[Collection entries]
——————
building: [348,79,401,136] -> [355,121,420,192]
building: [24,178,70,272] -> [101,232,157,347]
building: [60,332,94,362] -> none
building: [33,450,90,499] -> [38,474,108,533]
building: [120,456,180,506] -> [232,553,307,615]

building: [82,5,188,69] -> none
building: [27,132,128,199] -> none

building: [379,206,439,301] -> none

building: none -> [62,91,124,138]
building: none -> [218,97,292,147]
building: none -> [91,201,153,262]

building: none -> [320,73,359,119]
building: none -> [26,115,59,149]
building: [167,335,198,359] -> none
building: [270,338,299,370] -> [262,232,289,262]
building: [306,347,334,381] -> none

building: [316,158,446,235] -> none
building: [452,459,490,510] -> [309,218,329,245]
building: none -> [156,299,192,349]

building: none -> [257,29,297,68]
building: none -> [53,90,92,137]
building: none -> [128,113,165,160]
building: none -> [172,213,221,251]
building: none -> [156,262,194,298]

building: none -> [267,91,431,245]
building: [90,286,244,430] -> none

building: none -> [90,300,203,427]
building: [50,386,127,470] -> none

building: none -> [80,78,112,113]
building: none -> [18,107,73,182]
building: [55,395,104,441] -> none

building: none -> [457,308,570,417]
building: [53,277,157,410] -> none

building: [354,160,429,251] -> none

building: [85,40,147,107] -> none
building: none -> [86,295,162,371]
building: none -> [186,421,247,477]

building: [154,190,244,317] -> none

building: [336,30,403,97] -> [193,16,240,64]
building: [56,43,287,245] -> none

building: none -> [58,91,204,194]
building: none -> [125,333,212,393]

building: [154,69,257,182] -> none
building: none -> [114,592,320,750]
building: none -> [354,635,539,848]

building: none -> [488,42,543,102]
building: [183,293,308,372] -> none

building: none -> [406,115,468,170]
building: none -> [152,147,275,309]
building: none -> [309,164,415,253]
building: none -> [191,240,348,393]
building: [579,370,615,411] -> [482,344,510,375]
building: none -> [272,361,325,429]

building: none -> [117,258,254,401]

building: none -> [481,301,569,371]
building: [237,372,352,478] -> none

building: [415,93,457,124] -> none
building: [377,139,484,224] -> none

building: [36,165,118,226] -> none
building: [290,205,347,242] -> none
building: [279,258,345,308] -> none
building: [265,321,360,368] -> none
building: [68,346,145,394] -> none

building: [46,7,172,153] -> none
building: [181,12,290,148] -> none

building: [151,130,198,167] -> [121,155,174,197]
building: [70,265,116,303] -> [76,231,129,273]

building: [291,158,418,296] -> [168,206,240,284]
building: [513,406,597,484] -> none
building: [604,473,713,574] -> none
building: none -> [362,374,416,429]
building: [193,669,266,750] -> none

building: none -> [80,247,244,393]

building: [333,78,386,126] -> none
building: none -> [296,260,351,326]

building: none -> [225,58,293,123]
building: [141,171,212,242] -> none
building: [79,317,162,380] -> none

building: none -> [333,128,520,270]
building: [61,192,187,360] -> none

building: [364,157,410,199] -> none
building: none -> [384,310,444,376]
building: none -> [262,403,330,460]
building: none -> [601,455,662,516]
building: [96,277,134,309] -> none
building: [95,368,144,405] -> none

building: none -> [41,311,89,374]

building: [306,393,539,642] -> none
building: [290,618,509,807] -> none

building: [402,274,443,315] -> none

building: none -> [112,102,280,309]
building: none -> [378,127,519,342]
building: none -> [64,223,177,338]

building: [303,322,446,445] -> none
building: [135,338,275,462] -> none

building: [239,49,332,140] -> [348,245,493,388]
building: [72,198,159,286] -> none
——————
▶ _EXERCISE DIRECTIONS_
What you return must be an exact retyping of the lines above starting at the line with "building: none -> [91,201,153,262]" and ending at the line with "building: none -> [156,262,194,298]", and nothing besides.

▶ _EXERCISE RESULT_
building: none -> [91,201,153,262]

building: none -> [320,73,359,119]
building: none -> [26,115,59,149]
building: [167,335,198,359] -> none
building: [270,338,299,370] -> [262,232,289,262]
building: [306,347,334,381] -> none

building: [316,158,446,235] -> none
building: [452,459,490,510] -> [309,218,329,245]
building: none -> [156,299,192,349]

building: none -> [257,29,297,68]
building: none -> [53,90,92,137]
building: none -> [128,113,165,160]
building: none -> [172,213,221,251]
building: none -> [156,262,194,298]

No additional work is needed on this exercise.